**** EXERCISE MATERIAL

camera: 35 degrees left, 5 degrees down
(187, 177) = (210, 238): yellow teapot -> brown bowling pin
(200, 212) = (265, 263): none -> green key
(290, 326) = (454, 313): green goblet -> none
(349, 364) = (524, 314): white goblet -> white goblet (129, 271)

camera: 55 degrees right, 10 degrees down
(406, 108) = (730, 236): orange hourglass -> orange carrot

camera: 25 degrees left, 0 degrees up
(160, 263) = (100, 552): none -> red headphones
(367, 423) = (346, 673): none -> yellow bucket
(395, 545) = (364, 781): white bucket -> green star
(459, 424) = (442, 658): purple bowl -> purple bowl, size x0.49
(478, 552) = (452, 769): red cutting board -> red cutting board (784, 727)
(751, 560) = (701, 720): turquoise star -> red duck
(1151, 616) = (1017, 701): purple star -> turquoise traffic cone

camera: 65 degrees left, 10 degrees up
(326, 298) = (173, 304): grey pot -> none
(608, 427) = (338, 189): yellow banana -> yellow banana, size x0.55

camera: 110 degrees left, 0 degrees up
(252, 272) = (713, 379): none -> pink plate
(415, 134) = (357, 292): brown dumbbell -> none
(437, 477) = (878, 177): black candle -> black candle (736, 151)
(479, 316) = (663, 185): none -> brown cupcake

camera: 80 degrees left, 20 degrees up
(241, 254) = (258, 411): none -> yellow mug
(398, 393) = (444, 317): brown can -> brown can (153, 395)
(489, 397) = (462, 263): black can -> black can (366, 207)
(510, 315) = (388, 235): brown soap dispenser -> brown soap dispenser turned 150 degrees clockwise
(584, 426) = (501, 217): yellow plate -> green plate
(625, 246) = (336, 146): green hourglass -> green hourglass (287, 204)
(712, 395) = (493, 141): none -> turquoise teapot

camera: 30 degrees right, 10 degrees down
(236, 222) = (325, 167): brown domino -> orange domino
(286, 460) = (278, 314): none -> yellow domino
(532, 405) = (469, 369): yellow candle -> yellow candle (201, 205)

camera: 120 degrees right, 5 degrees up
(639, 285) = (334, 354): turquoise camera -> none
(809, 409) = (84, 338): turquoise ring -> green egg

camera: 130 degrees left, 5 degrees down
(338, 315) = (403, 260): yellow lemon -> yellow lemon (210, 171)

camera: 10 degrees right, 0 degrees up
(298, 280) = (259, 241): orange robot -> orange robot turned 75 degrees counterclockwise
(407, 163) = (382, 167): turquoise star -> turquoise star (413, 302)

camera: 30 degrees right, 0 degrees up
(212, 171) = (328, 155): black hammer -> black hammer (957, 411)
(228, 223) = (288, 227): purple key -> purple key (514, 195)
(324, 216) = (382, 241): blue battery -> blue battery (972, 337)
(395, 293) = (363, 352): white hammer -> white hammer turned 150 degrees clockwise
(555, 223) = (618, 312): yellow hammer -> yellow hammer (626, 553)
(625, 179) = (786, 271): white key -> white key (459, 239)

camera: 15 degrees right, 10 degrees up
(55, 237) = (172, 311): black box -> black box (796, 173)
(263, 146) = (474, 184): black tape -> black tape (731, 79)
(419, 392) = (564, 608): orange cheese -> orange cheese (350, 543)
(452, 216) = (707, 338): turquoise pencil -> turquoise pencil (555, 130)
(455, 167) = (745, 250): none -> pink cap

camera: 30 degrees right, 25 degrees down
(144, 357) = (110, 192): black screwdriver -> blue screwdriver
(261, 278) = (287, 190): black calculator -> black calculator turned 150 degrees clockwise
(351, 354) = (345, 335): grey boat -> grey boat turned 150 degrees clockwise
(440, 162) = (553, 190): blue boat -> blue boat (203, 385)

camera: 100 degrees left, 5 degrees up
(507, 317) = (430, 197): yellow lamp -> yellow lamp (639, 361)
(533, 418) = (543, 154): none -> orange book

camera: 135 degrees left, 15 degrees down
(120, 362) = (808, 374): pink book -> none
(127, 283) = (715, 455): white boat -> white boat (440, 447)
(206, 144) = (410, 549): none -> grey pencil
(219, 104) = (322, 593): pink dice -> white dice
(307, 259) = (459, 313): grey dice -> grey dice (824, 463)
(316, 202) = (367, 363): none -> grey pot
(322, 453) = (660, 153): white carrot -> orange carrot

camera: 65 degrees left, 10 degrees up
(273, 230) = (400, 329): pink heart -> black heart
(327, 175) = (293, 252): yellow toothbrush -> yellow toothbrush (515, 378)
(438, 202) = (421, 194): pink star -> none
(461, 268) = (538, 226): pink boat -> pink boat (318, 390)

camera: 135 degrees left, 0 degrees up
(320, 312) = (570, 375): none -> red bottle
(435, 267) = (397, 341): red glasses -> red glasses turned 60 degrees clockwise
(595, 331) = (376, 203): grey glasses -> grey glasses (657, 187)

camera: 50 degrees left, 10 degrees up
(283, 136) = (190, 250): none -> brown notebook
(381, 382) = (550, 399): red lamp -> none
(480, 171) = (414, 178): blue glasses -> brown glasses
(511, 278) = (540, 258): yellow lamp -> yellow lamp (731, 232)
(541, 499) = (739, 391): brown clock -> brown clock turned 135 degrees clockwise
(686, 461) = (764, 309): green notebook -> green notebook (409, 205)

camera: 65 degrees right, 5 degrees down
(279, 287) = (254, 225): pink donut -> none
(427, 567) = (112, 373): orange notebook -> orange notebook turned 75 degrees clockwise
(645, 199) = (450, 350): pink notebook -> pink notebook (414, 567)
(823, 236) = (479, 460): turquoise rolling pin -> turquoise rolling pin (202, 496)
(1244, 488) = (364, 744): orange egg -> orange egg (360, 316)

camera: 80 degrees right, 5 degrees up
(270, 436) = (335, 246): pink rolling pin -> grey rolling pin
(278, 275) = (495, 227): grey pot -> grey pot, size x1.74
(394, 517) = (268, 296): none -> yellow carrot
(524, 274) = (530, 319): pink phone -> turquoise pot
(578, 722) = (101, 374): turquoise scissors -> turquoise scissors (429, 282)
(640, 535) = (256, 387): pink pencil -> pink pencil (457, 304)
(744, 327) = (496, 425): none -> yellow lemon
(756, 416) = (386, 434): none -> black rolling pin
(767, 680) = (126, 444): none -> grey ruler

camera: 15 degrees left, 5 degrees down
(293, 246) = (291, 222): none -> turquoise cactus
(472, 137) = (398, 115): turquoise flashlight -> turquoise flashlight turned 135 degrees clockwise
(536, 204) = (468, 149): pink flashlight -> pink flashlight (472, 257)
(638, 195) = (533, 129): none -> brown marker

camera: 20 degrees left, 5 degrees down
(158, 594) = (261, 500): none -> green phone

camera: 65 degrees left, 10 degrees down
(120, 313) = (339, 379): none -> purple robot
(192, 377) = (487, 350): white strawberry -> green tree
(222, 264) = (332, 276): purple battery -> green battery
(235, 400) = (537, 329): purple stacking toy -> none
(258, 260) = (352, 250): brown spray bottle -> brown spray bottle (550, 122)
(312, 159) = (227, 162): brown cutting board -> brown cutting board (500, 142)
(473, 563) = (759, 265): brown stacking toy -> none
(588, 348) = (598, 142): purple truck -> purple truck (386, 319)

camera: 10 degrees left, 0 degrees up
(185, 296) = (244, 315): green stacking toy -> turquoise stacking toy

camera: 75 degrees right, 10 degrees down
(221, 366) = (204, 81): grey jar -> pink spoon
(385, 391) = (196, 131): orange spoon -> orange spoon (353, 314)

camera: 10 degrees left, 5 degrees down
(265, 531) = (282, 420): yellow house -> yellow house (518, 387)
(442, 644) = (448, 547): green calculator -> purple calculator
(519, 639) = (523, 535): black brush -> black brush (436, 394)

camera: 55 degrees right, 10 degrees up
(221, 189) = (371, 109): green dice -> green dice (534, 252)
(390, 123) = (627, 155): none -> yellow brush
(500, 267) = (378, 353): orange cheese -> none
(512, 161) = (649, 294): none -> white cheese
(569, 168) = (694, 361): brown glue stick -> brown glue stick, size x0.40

********

Copy each line in the entries above where "cheese" turns up.

(419, 392) = (564, 608): orange cheese -> orange cheese (350, 543)
(500, 267) = (378, 353): orange cheese -> none
(512, 161) = (649, 294): none -> white cheese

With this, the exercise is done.